### [Activity]
Take the entries that follow and return exactly the lines from the one holding "green flashlight: 4 -> 1" through the one holding "purple tape: 1 -> 4", both included. Nothing else is needed.

### [Supplied records]
────────────────────
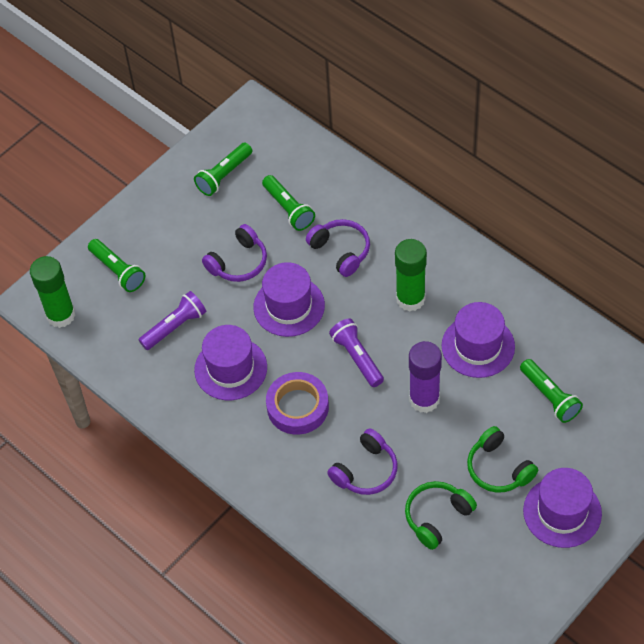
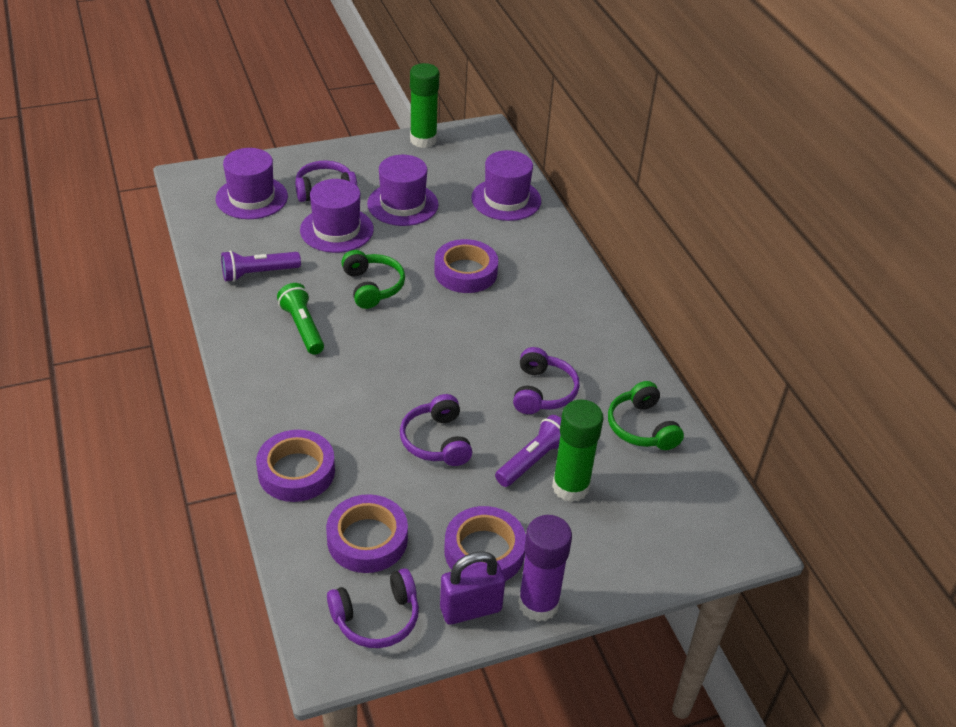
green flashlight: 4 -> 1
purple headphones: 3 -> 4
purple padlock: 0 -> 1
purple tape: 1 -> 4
────────────────────
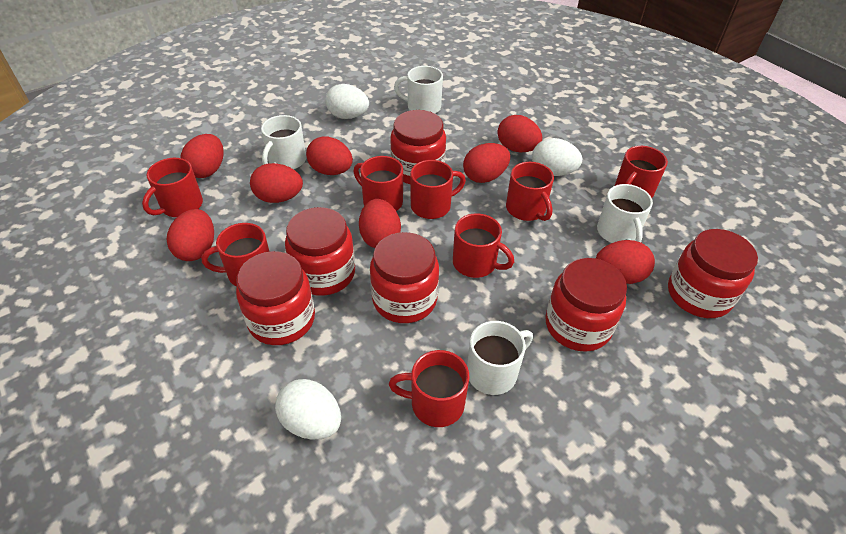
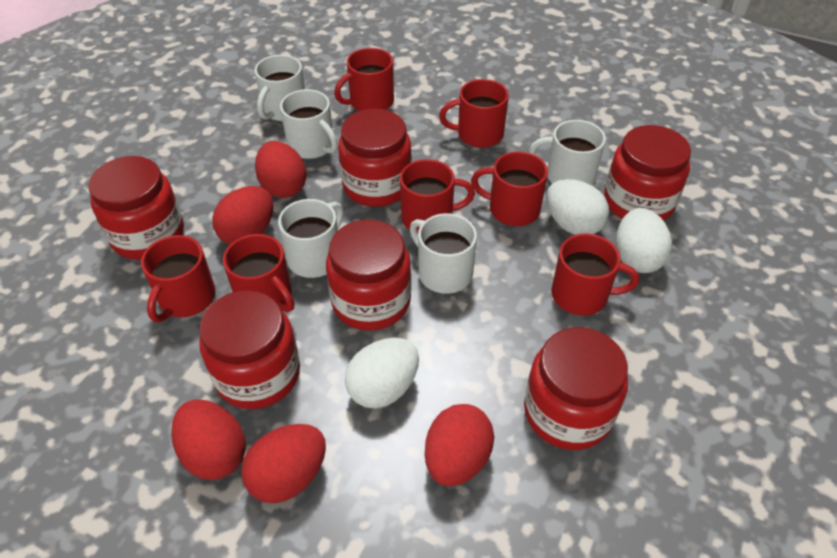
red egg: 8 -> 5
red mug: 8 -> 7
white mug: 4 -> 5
────────────────────
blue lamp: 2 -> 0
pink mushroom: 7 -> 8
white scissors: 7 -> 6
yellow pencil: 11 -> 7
────────────────────
### [Completed exercise]
green flashlight: 4 -> 1
purple headphones: 3 -> 4
purple padlock: 0 -> 1
purple tape: 1 -> 4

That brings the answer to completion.